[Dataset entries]
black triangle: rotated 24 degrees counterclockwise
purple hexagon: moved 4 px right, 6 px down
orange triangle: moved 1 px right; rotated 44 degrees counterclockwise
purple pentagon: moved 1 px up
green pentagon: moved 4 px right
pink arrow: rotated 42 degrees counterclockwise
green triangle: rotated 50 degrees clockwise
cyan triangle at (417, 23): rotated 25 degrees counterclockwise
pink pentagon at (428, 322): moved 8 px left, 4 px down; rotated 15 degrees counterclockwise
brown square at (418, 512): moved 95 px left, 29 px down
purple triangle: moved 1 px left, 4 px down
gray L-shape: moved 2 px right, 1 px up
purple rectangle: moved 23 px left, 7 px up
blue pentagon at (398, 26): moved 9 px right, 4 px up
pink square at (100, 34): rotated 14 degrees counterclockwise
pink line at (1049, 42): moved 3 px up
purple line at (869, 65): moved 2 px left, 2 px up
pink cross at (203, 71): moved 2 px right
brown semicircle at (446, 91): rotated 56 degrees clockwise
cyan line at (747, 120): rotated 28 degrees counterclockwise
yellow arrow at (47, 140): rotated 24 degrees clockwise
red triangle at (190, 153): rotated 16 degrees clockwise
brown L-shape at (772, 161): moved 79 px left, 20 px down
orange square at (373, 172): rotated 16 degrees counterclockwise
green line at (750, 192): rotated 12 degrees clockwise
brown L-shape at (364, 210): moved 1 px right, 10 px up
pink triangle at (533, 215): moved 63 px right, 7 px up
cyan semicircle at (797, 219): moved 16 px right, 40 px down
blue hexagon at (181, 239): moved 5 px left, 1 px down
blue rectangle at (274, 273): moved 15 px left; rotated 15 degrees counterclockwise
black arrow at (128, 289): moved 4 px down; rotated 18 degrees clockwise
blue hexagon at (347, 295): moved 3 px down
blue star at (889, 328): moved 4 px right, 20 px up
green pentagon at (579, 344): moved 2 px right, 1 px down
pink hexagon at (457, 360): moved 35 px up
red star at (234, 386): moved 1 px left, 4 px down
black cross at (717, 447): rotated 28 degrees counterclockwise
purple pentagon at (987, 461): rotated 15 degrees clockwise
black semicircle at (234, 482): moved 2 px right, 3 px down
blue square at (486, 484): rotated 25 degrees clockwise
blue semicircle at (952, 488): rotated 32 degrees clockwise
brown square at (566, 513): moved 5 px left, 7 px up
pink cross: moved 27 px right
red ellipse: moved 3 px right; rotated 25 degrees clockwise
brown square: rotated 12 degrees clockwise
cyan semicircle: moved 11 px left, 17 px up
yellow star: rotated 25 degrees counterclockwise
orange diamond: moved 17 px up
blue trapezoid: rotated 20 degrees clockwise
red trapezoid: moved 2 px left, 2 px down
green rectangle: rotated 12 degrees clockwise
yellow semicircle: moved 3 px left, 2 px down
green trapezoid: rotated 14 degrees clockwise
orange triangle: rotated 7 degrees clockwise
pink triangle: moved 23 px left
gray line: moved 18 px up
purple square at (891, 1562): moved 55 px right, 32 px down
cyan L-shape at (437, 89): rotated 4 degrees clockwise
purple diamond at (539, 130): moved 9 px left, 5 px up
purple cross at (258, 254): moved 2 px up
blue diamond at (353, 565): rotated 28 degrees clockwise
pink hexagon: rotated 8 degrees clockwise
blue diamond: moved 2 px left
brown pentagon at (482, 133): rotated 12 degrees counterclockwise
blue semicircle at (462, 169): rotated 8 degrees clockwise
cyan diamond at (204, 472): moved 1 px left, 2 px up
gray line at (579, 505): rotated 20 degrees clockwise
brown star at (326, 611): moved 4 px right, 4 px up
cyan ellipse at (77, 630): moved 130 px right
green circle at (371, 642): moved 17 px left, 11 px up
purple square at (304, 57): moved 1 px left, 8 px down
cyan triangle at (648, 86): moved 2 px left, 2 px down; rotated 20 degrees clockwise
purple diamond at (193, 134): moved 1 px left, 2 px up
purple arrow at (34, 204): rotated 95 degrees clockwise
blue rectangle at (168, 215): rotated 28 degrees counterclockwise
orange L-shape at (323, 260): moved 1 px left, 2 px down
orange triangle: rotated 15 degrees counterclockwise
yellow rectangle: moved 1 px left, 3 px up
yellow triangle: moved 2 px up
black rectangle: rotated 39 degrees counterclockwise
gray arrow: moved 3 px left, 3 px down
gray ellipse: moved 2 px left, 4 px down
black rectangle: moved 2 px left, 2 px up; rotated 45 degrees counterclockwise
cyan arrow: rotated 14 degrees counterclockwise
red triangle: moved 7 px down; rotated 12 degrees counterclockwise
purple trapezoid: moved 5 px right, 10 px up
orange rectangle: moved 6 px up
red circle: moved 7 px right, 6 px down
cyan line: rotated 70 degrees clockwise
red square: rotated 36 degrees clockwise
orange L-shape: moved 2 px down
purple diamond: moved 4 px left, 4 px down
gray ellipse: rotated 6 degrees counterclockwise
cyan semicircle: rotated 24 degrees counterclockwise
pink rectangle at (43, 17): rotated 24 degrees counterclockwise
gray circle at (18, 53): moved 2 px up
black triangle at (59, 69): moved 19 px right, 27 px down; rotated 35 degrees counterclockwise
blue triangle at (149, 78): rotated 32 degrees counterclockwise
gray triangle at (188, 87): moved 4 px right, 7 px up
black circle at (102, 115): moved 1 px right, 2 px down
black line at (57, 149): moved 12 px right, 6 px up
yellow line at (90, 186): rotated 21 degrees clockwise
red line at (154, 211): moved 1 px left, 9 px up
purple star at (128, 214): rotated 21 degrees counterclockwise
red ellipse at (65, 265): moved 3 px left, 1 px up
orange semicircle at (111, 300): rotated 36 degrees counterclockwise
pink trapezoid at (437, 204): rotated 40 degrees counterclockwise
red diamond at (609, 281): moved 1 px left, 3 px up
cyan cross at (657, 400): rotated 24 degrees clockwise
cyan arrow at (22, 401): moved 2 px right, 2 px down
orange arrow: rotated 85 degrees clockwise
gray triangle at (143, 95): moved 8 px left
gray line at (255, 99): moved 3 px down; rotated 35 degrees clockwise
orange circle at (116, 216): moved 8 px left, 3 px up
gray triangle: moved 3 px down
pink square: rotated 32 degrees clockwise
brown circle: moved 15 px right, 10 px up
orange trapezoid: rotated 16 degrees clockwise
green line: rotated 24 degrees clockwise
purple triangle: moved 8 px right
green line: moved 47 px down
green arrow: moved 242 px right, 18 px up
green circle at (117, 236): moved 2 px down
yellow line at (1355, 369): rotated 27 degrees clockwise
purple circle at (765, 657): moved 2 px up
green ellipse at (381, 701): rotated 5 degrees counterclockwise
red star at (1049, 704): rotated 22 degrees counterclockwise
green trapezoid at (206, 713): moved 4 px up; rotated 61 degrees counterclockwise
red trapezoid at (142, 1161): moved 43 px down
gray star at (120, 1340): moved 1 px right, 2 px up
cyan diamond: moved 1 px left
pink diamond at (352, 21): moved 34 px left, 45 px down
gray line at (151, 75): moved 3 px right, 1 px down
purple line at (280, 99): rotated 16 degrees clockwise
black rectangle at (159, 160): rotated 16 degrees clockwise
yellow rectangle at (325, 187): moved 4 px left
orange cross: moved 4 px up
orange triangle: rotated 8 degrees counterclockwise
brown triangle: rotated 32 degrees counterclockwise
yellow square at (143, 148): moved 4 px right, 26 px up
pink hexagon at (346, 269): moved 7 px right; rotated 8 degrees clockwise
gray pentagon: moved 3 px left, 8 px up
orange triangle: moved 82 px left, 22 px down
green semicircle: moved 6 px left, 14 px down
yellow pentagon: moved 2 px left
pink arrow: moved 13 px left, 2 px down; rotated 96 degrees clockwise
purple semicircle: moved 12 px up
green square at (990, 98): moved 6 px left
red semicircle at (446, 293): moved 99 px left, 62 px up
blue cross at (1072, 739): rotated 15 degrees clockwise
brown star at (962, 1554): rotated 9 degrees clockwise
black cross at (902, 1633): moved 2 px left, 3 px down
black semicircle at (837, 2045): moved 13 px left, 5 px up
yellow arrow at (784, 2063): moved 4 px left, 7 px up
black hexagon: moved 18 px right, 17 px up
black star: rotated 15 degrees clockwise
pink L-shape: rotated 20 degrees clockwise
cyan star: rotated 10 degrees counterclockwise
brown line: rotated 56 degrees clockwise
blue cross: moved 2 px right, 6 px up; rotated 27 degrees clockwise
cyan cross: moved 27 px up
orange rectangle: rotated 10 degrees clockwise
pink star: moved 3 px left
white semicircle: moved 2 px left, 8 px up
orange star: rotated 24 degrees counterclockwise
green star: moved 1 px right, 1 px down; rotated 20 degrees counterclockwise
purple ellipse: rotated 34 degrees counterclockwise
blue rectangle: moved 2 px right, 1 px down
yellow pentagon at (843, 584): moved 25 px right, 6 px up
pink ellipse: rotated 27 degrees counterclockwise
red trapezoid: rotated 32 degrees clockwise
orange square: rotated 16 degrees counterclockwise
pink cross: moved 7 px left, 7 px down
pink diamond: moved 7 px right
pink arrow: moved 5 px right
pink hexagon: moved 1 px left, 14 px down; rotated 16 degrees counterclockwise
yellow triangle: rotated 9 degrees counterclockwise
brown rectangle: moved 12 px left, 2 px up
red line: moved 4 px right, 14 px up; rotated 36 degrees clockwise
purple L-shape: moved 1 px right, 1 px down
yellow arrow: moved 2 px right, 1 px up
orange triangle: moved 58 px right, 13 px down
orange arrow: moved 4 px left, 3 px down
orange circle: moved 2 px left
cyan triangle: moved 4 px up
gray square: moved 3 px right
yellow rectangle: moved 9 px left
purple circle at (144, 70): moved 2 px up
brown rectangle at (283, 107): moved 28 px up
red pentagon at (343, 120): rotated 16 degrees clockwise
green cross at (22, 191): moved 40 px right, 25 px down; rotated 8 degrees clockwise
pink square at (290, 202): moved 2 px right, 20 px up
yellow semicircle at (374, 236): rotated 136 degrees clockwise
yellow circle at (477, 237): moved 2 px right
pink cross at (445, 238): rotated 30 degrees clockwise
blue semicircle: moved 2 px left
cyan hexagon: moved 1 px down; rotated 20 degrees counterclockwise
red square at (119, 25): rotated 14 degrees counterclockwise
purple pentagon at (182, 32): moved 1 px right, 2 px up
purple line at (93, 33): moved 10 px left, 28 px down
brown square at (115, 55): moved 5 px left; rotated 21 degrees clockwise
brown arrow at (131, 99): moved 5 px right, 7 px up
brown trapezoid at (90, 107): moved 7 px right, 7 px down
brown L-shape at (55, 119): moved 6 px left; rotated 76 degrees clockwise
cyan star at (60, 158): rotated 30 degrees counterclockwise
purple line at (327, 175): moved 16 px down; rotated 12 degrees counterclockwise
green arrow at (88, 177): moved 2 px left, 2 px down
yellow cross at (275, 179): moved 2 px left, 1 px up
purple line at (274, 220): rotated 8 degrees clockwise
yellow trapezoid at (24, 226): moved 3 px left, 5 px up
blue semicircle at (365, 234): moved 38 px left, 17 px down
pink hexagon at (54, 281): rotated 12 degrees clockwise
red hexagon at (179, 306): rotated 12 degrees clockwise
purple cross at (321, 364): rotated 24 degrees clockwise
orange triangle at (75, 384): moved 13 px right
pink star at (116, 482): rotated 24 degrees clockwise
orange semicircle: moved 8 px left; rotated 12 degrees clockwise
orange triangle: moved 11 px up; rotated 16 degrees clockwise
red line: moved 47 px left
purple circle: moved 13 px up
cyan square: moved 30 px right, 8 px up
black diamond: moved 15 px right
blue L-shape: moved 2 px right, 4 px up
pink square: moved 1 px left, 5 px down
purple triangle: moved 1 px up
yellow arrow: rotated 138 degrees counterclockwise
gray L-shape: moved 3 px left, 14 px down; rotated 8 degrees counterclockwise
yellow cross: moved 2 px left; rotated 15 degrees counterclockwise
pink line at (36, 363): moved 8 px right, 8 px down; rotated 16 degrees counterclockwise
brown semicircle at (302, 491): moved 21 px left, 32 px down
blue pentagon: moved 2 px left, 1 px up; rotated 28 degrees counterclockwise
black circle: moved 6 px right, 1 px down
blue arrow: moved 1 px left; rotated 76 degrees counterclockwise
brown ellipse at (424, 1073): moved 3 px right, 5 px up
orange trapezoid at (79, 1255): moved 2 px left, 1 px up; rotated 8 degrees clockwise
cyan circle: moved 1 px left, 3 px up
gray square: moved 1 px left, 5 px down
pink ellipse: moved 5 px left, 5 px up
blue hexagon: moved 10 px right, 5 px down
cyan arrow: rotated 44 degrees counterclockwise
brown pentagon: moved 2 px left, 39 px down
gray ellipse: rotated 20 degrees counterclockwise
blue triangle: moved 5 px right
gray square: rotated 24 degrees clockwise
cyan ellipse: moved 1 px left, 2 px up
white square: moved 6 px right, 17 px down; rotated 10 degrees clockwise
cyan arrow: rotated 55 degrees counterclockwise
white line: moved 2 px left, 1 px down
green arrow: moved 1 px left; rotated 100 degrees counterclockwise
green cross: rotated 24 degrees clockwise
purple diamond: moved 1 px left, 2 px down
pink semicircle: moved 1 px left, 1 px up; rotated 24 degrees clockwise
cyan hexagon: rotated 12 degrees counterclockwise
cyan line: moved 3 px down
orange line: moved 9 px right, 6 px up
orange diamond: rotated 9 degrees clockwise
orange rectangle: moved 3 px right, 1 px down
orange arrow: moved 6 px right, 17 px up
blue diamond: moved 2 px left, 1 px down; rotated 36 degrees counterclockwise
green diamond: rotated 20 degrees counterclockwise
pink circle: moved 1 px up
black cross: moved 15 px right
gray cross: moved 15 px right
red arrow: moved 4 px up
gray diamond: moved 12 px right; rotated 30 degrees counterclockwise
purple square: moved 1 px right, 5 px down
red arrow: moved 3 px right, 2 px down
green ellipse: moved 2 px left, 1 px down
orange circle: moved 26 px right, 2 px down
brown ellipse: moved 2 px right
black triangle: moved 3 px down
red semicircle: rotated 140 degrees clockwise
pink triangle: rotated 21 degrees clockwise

CHALLENGE —
Reproduce verbatim the items from the start of the records through the line containing "cyan triangle at (417, 23): rotated", including both ends.

EXPECTED ANSWER —
black triangle: rotated 24 degrees counterclockwise
purple hexagon: moved 4 px right, 6 px down
orange triangle: moved 1 px right; rotated 44 degrees counterclockwise
purple pentagon: moved 1 px up
green pentagon: moved 4 px right
pink arrow: rotated 42 degrees counterclockwise
green triangle: rotated 50 degrees clockwise
cyan triangle at (417, 23): rotated 25 degrees counterclockwise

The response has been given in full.